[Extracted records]
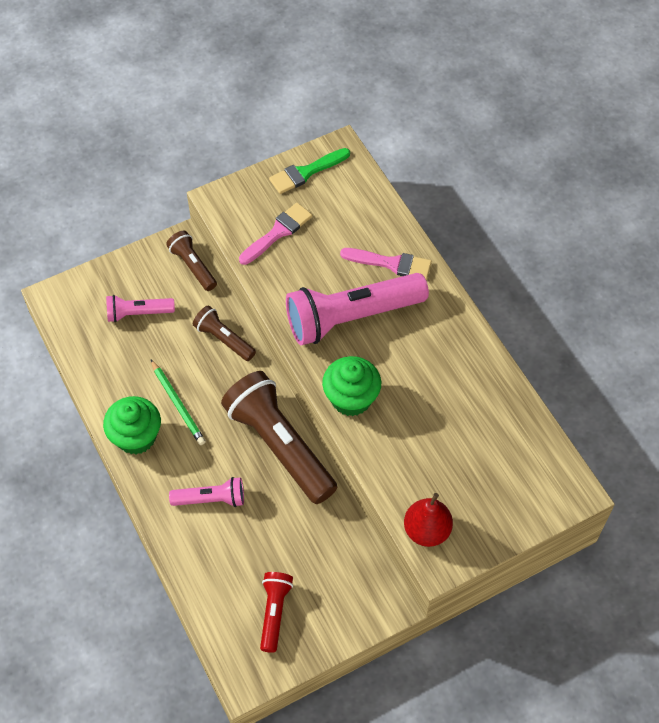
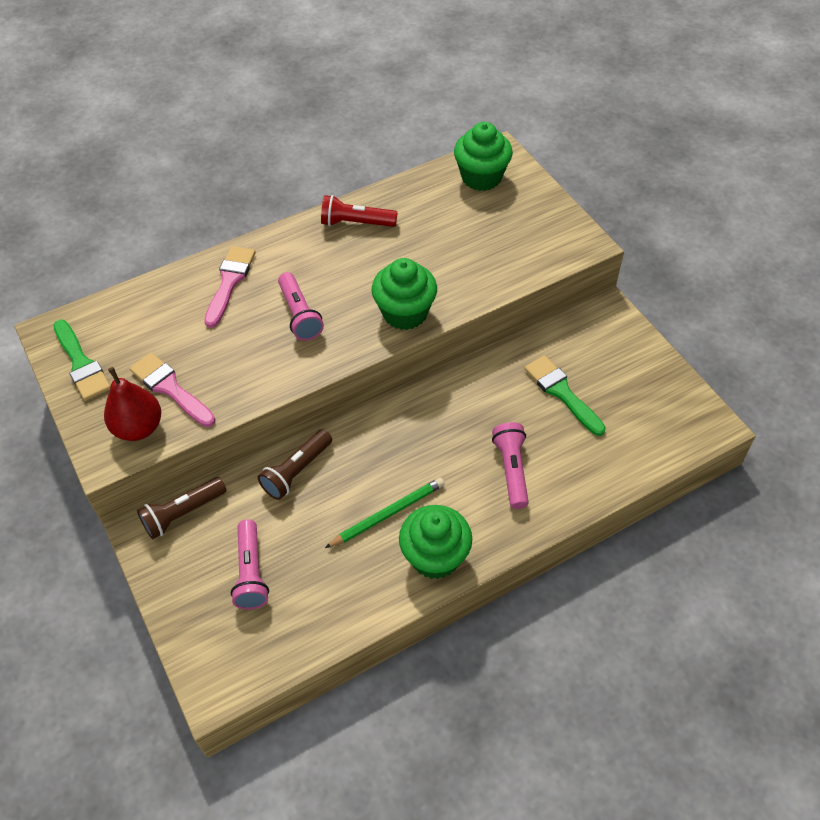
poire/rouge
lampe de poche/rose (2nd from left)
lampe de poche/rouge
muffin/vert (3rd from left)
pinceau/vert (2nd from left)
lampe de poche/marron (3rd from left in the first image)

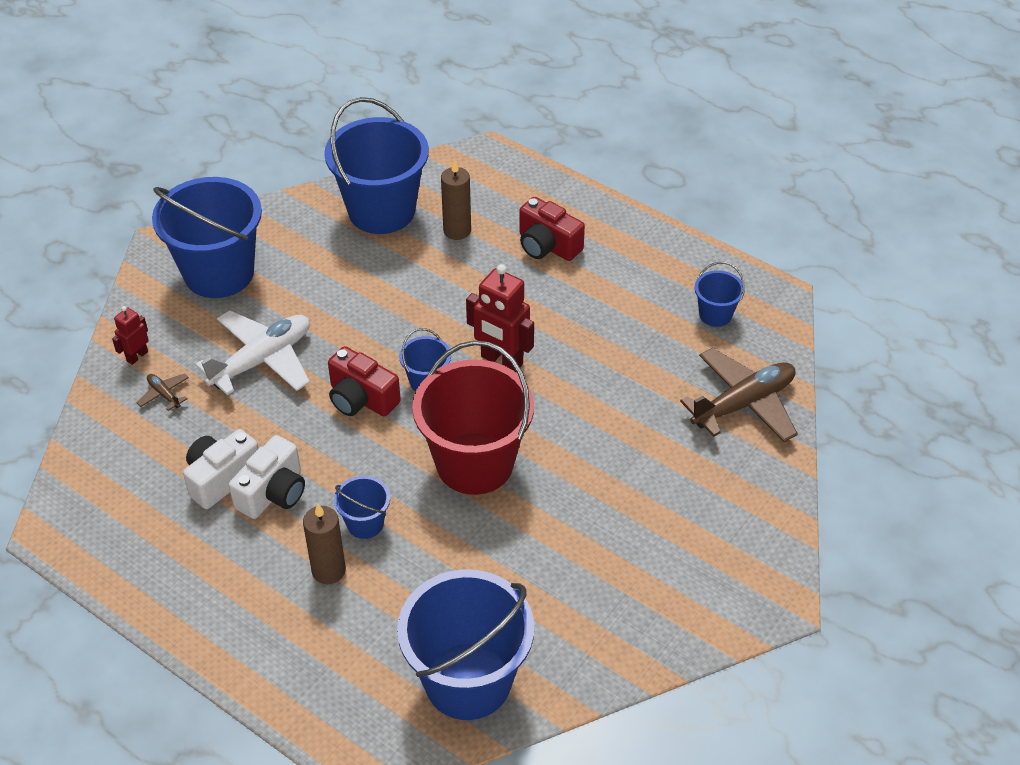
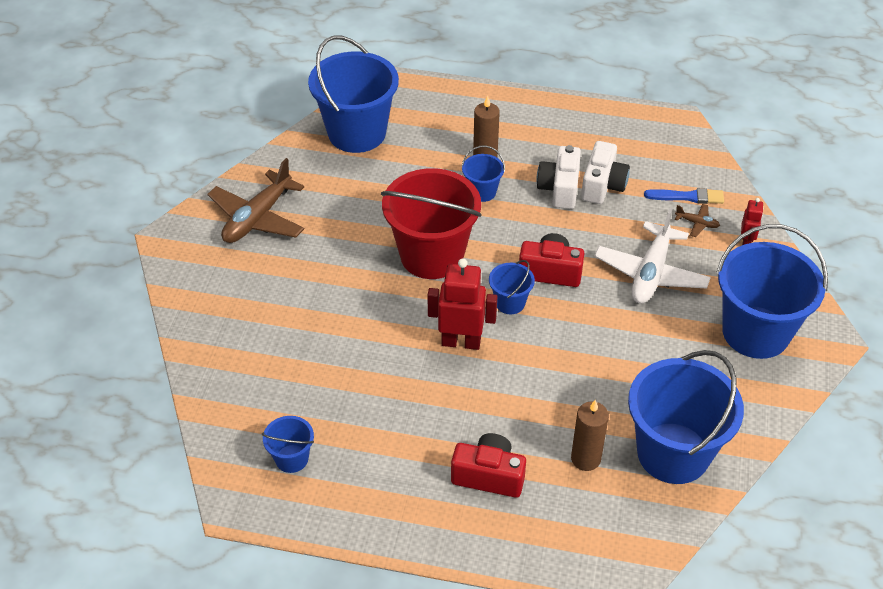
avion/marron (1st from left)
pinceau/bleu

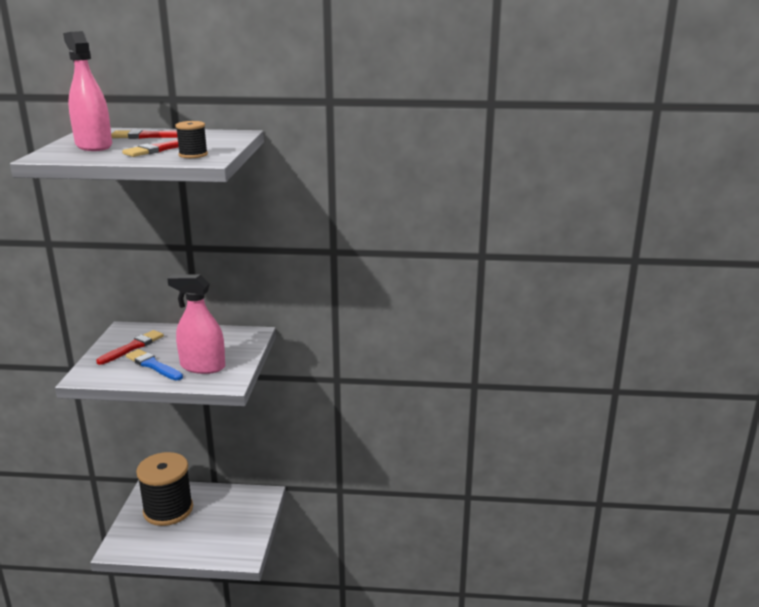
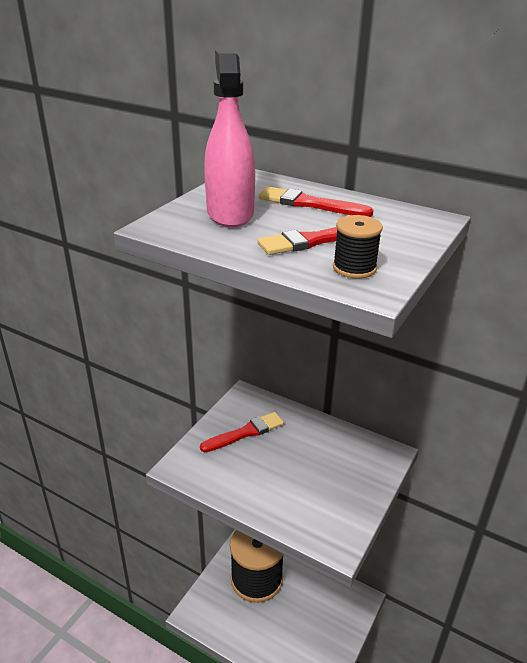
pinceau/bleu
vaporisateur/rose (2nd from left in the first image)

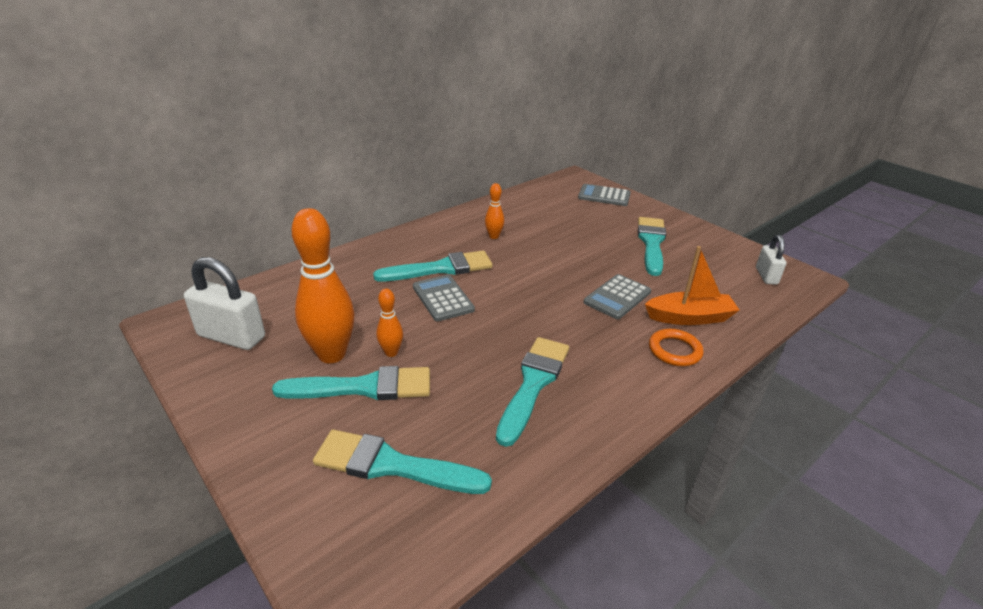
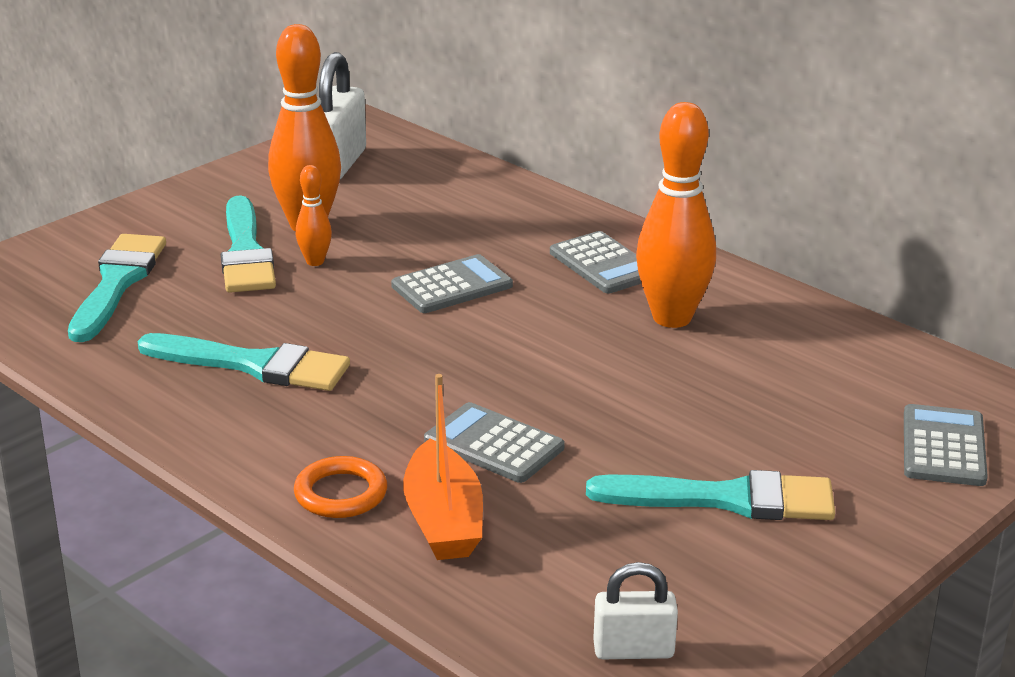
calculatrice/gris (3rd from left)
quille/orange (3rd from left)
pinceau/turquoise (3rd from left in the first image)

# Task
Could you reproduce exactly, and only, the lines from the start of the records through the line containing "pinceau/vert (2nd from left)", leaving out the pictures?

# Finished task
poire/rouge
lampe de poche/rose (2nd from left)
lampe de poche/rouge
muffin/vert (3rd from left)
pinceau/vert (2nd from left)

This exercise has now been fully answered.